Collected data entries =>
◇ ◇ ◇ ◇ ◇ ◇ ◇

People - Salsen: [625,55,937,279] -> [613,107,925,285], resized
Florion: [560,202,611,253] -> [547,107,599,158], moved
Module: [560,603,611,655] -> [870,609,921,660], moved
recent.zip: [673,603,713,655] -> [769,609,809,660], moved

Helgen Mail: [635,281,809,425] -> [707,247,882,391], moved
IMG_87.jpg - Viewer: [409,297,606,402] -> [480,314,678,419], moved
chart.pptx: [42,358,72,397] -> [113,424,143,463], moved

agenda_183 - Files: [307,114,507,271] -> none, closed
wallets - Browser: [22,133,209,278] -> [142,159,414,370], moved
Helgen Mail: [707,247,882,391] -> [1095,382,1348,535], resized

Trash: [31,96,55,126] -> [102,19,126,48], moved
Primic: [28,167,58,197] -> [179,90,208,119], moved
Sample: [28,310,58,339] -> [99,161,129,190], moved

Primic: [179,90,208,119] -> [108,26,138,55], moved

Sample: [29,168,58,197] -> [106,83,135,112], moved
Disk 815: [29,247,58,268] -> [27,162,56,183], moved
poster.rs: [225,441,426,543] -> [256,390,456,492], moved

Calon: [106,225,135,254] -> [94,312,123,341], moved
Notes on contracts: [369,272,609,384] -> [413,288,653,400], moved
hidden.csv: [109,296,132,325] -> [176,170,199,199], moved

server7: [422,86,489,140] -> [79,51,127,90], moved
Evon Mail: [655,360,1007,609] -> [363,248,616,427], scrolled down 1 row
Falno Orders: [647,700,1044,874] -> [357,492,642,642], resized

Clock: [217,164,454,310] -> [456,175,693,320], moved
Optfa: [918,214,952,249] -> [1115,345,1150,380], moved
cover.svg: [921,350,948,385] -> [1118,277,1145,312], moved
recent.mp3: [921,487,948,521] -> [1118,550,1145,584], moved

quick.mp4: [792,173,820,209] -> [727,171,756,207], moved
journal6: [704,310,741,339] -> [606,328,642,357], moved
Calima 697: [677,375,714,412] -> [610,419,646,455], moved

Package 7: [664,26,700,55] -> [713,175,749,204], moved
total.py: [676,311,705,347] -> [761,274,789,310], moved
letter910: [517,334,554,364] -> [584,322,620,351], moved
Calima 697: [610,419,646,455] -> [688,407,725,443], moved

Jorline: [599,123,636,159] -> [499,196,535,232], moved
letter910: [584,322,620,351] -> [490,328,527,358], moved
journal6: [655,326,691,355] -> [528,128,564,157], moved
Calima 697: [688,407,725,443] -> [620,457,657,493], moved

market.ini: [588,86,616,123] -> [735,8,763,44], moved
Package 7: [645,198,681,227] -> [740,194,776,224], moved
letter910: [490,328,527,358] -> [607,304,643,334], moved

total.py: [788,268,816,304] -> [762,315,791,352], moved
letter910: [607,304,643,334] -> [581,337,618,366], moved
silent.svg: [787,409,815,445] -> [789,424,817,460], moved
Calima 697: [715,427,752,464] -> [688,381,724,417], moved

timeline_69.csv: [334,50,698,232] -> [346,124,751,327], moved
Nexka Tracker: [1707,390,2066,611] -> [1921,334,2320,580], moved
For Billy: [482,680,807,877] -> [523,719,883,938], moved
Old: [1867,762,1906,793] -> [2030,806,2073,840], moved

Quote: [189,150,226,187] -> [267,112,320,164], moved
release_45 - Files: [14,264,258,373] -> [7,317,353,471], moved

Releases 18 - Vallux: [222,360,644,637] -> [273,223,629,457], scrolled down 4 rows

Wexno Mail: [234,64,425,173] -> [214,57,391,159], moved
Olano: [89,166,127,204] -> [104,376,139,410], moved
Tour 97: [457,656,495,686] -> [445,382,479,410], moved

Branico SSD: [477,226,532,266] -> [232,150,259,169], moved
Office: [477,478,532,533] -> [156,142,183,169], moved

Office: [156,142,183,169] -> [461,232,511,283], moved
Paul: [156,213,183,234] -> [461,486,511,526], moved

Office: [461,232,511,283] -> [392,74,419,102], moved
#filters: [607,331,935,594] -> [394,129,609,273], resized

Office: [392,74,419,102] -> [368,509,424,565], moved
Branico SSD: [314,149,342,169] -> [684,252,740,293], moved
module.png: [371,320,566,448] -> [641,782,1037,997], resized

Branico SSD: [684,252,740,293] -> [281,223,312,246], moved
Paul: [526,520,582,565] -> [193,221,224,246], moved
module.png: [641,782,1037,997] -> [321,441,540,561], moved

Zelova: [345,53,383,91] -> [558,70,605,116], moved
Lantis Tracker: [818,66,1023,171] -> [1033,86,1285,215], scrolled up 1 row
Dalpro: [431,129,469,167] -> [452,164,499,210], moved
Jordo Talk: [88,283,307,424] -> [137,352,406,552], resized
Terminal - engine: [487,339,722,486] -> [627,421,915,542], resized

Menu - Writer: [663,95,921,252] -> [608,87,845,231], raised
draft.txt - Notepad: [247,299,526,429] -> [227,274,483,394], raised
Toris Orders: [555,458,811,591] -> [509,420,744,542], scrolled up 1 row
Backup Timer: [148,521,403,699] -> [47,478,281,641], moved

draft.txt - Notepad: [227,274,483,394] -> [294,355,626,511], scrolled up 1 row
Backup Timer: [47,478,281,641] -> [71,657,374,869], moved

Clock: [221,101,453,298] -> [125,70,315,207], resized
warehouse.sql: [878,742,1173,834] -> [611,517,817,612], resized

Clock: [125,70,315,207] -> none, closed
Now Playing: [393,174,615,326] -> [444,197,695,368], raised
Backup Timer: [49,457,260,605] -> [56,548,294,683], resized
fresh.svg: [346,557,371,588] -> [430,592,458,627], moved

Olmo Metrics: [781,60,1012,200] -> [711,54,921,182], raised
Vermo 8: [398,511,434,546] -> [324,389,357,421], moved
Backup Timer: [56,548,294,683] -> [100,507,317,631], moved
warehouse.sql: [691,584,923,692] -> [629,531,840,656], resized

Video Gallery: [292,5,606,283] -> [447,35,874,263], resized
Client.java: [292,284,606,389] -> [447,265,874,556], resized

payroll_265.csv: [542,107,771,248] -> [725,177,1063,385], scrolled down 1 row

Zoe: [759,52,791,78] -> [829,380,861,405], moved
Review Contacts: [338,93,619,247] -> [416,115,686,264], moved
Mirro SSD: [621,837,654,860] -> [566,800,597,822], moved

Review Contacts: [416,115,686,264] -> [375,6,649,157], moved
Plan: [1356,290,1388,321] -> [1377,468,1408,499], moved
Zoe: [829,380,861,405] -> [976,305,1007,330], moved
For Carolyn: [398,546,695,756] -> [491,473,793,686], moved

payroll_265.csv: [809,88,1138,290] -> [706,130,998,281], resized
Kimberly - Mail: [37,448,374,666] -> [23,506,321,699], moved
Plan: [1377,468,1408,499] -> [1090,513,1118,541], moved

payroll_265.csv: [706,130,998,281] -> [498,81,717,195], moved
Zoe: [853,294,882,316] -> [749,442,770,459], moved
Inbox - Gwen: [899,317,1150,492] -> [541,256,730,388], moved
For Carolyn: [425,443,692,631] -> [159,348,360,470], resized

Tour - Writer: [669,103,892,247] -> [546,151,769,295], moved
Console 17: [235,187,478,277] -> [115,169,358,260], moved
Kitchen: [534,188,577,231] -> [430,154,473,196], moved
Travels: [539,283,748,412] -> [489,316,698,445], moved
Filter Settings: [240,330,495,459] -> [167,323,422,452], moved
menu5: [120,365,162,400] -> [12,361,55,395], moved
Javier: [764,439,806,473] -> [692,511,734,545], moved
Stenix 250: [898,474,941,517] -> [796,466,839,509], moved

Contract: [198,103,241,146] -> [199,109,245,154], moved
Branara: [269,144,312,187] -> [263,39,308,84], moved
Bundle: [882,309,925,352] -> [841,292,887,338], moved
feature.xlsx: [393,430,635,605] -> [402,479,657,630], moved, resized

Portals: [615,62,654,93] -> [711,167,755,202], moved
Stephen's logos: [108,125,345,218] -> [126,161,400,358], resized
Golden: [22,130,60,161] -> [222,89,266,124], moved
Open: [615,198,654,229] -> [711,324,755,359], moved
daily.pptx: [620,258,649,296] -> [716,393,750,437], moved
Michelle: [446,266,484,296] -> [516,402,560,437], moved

◇ ◇ ◇ ◇ ◇ ◇ ◇

Task instructions =>
Collect the lines of the records that include the string "Primic".

Written reply =>
Primic: [28,167,58,197] -> [179,90,208,119], moved
Primic: [179,90,208,119] -> [108,26,138,55], moved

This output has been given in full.